### Exercise aim
For the listing below, return the line containing "(192, 454) = (198, 335): yellow", the line containing "(541, 218) = (660, 136): none", and all lines in between, exactly as written and nothing else.

### Source information
--- START ---

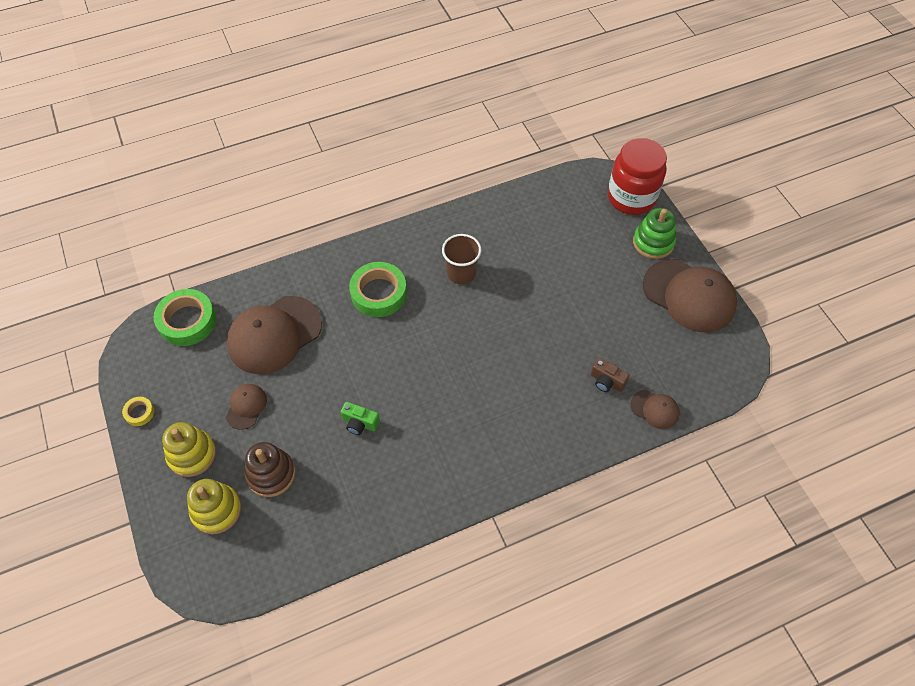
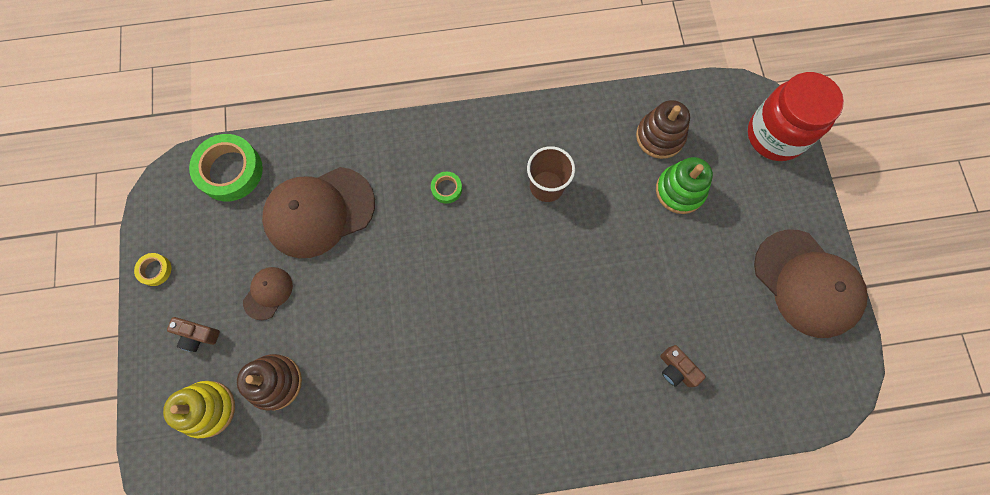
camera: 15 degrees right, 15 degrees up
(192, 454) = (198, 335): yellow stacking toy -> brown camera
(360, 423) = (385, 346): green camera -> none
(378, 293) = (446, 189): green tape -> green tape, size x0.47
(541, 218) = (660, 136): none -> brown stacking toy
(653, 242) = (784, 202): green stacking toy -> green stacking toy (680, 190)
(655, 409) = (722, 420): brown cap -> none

--- END ---
--- START ---

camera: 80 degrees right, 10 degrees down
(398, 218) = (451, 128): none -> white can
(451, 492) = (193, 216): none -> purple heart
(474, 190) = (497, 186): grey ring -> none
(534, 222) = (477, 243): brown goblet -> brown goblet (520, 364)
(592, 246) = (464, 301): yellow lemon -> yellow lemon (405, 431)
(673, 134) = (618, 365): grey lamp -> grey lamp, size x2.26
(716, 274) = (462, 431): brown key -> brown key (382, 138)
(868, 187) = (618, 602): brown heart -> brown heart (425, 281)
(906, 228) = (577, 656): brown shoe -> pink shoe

--- END ---

### Problem solution
(192, 454) = (198, 335): yellow stacking toy -> brown camera
(360, 423) = (385, 346): green camera -> none
(378, 293) = (446, 189): green tape -> green tape, size x0.47
(541, 218) = (660, 136): none -> brown stacking toy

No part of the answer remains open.